PROMPT: Which lines of the records below contain the string "pink"? Report each of them.
*** Opening of AVAILABLE DATA ***
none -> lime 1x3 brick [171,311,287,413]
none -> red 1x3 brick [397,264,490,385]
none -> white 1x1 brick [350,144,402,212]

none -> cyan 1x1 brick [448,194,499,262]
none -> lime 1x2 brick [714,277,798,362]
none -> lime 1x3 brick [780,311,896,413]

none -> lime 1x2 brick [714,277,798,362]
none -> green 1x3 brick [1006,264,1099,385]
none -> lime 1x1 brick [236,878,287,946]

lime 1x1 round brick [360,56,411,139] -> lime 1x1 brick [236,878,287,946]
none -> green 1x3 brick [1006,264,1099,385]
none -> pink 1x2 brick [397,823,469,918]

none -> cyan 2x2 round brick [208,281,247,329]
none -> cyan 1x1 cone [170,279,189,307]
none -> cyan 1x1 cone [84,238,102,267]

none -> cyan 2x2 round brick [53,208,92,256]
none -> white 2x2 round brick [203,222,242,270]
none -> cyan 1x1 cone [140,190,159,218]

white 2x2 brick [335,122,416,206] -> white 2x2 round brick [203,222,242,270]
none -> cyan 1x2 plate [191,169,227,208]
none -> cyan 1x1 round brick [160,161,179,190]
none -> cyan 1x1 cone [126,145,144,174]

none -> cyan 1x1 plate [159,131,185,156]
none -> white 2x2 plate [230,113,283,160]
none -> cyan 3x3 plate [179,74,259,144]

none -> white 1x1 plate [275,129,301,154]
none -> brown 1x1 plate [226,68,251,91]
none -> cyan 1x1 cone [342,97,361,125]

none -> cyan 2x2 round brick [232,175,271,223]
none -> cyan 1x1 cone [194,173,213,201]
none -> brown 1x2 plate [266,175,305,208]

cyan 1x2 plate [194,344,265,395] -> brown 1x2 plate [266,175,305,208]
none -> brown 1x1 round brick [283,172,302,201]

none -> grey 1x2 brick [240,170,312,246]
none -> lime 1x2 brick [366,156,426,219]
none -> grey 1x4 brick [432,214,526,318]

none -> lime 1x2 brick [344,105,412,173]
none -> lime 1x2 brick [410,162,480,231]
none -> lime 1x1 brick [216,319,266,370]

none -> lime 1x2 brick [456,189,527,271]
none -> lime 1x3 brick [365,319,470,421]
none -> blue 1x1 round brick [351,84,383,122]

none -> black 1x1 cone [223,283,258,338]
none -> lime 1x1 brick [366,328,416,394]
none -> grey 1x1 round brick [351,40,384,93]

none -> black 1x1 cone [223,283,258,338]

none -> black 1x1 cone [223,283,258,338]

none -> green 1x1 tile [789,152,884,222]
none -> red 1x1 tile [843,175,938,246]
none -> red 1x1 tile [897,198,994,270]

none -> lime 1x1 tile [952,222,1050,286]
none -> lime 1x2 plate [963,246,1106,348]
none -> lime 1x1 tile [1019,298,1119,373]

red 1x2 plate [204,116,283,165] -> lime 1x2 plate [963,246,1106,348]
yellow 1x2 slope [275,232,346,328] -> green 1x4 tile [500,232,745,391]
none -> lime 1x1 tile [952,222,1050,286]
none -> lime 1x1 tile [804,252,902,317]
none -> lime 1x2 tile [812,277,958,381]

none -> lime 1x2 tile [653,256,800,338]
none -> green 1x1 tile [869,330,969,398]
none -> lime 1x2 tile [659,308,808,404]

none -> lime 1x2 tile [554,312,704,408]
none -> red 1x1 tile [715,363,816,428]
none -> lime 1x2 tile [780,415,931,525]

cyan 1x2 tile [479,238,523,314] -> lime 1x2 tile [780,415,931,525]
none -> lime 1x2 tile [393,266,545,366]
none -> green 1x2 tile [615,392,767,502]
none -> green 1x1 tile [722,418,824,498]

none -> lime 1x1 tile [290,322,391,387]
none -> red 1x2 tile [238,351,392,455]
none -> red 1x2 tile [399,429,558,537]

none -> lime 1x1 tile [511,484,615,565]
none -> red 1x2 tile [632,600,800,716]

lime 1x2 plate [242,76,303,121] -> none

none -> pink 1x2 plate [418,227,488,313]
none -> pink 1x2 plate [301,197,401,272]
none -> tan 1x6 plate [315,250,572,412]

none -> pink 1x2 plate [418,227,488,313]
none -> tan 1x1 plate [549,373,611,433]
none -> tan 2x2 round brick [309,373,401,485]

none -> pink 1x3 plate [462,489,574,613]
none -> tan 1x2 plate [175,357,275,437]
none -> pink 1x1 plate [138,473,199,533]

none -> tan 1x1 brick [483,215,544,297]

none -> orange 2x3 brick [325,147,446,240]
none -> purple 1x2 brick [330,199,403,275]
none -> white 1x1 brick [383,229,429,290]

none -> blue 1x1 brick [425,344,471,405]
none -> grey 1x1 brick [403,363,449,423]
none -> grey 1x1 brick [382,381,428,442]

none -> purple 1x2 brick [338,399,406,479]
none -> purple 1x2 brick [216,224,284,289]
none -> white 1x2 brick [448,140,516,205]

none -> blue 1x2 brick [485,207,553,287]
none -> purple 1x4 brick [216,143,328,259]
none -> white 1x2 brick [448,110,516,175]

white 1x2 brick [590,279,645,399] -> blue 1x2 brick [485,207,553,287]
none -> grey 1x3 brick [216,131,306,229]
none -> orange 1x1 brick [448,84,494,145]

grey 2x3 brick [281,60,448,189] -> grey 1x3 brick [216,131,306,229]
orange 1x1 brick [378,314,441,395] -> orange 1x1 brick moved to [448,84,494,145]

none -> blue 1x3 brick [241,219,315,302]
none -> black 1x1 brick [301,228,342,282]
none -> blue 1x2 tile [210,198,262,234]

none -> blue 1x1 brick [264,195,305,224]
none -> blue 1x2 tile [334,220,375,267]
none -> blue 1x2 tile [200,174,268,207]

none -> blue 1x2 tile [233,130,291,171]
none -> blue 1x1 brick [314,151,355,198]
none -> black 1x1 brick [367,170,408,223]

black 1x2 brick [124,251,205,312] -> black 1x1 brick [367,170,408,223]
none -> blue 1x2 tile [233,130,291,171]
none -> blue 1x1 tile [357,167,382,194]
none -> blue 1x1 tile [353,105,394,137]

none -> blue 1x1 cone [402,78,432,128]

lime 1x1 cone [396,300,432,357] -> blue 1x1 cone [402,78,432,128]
*** Close of AVAILABLE DATA ***
RESPONSE TO THIS EXERCISE:
none -> pink 1x2 brick [397,823,469,918]
none -> pink 1x2 plate [418,227,488,313]
none -> pink 1x2 plate [301,197,401,272]
none -> pink 1x2 plate [418,227,488,313]
none -> pink 1x3 plate [462,489,574,613]
none -> pink 1x1 plate [138,473,199,533]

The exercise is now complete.